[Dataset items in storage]
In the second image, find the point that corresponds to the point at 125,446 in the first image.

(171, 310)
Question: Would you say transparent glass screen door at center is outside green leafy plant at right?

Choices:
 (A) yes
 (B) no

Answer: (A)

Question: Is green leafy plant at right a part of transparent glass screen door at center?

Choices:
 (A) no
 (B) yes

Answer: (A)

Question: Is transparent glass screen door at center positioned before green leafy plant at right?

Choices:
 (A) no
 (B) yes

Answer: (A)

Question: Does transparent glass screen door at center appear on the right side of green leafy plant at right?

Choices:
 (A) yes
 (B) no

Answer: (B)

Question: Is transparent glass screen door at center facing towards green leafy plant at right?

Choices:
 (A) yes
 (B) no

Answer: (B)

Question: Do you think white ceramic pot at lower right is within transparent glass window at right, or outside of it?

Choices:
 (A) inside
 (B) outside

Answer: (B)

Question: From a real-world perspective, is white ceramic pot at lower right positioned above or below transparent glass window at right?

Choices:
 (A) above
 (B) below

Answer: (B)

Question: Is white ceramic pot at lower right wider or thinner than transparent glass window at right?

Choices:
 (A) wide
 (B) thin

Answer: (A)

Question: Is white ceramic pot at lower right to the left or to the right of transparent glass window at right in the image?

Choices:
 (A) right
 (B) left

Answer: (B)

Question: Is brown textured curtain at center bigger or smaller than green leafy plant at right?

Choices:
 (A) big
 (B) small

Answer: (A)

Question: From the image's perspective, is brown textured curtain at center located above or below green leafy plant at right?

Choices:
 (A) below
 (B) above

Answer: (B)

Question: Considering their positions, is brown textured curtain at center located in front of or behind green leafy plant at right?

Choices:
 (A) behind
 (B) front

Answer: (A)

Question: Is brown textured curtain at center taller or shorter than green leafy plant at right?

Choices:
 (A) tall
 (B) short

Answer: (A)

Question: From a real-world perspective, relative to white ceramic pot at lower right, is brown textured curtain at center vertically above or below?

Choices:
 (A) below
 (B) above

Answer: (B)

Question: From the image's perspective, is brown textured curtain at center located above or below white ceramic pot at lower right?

▶ [AIM OF THE TASK]
Print everything in the material from the line containing "Question: Is brown textured curtain at center bigger" down to the last line, reproducing each line unchanged.

▶ [THE ANSWER]
Question: Is brown textured curtain at center bigger or smaller than green leafy plant at right?

Choices:
 (A) big
 (B) small

Answer: (A)

Question: From the image's perspective, is brown textured curtain at center located above or below green leafy plant at right?

Choices:
 (A) below
 (B) above

Answer: (B)

Question: Considering their positions, is brown textured curtain at center located in front of or behind green leafy plant at right?

Choices:
 (A) behind
 (B) front

Answer: (A)

Question: Is brown textured curtain at center taller or shorter than green leafy plant at right?

Choices:
 (A) tall
 (B) short

Answer: (A)

Question: From a real-world perspective, relative to white ceramic pot at lower right, is brown textured curtain at center vertically above or below?

Choices:
 (A) below
 (B) above

Answer: (B)

Question: From the image's perspective, is brown textured curtain at center located above or below white ceramic pot at lower right?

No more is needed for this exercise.